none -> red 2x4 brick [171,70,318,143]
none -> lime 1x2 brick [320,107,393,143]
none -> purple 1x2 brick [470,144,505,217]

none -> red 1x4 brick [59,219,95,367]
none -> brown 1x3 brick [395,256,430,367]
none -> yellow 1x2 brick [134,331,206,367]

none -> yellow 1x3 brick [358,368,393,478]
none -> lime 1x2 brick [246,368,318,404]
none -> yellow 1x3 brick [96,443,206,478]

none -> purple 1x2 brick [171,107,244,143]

= = =

◆ ASSIGNMENT: Your task is to transcribe each record faithfully and in full.

◆ ANSWER TO THE PROBLEM:
none -> red 2x4 brick [171,70,318,143]
none -> lime 1x2 brick [320,107,393,143]
none -> purple 1x2 brick [470,144,505,217]

none -> red 1x4 brick [59,219,95,367]
none -> brown 1x3 brick [395,256,430,367]
none -> yellow 1x2 brick [134,331,206,367]

none -> yellow 1x3 brick [358,368,393,478]
none -> lime 1x2 brick [246,368,318,404]
none -> yellow 1x3 brick [96,443,206,478]

none -> purple 1x2 brick [171,107,244,143]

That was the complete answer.